Data items:
——————————

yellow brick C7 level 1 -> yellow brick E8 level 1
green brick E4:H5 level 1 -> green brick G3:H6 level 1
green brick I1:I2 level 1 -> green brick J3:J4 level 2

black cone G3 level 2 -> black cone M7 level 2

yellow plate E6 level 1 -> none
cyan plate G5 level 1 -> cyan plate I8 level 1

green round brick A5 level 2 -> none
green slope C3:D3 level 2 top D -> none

——————————

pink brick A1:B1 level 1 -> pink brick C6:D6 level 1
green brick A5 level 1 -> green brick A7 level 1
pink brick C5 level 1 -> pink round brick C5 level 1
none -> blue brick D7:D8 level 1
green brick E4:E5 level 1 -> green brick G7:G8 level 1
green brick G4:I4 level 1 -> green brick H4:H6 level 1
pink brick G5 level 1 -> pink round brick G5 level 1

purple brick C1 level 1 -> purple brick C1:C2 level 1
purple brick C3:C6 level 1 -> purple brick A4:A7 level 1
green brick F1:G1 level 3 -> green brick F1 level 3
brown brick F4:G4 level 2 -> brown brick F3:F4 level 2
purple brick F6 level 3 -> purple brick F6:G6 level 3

——————————

[Your task]: Scan the records for the string "none". Copy each line in which it appears.

[Finished exercise]:
yellow plate E6 level 1 -> none
green round brick A5 level 2 -> none
green slope C3:D3 level 2 top D -> none
none -> blue brick D7:D8 level 1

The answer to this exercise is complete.